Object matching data
□ □ □

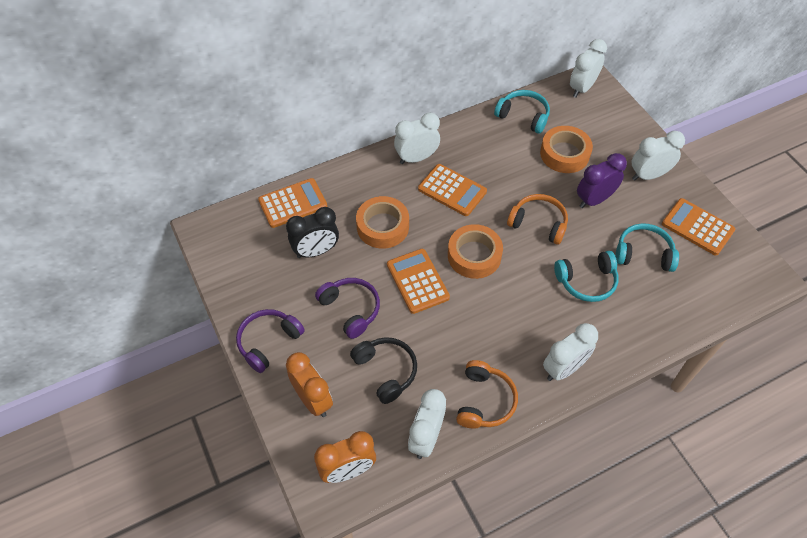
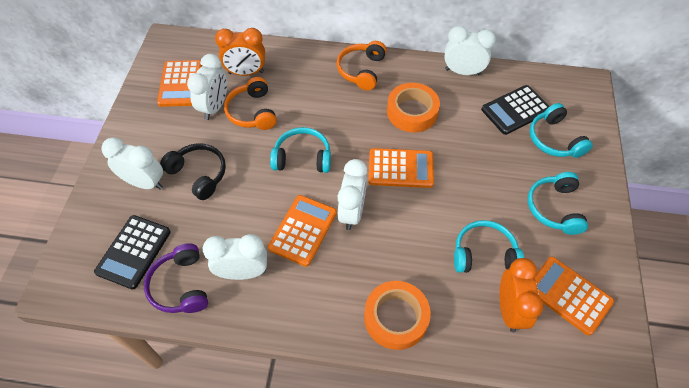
black calculator: 0 -> 2
black clock: 1 -> 0
orange tape: 3 -> 2
purple clock: 1 -> 0
purple headphones: 2 -> 1
turquoise headphones: 3 -> 4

□ □ □

-- Exercise goal --
The line containing "black clock: 1 -> 0" and all lines after it, through the end of the entries above, are to be returned exactly and alone.

-- Exercise output --
black clock: 1 -> 0
orange tape: 3 -> 2
purple clock: 1 -> 0
purple headphones: 2 -> 1
turquoise headphones: 3 -> 4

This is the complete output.